- Exercise instructions
Transcribe exactly, and only, the lines from the one containing "(475, 133) = (582, 273): red" through the end of the material.
━━ Given records ━━
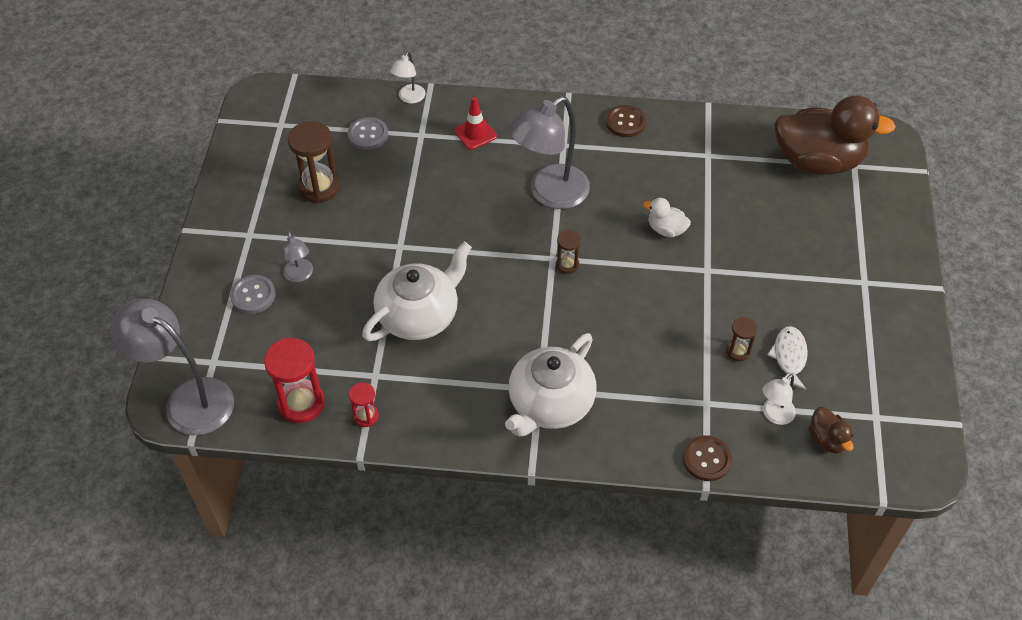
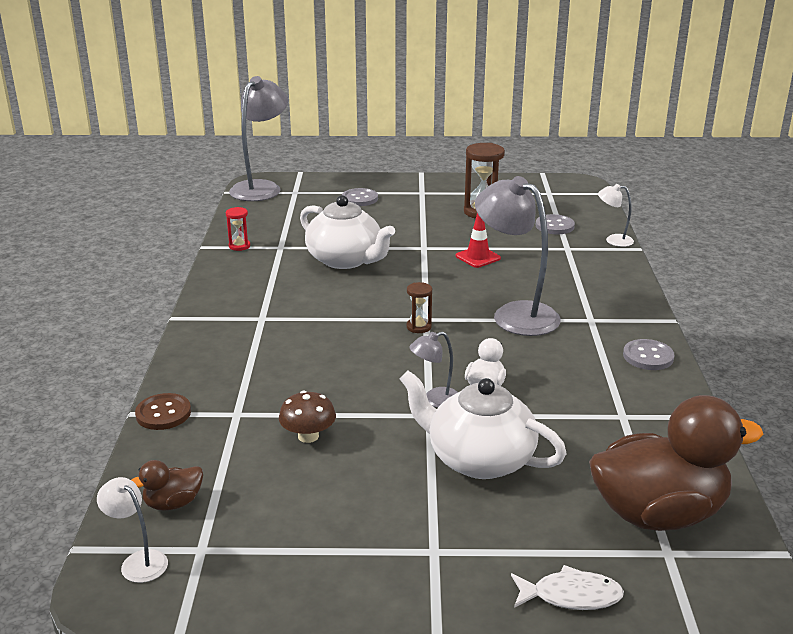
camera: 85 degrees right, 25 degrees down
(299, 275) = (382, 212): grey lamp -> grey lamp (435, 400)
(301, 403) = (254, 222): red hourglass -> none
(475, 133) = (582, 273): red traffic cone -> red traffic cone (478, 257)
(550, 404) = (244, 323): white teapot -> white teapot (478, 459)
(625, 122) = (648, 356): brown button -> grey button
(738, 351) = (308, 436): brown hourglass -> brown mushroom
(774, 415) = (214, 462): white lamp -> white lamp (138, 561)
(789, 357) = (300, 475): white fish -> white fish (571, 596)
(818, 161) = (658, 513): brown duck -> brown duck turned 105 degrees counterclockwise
━━━
- Reply
(475, 133) = (582, 273): red traffic cone -> red traffic cone (478, 257)
(550, 404) = (244, 323): white teapot -> white teapot (478, 459)
(625, 122) = (648, 356): brown button -> grey button
(738, 351) = (308, 436): brown hourglass -> brown mushroom
(774, 415) = (214, 462): white lamp -> white lamp (138, 561)
(789, 357) = (300, 475): white fish -> white fish (571, 596)
(818, 161) = (658, 513): brown duck -> brown duck turned 105 degrees counterclockwise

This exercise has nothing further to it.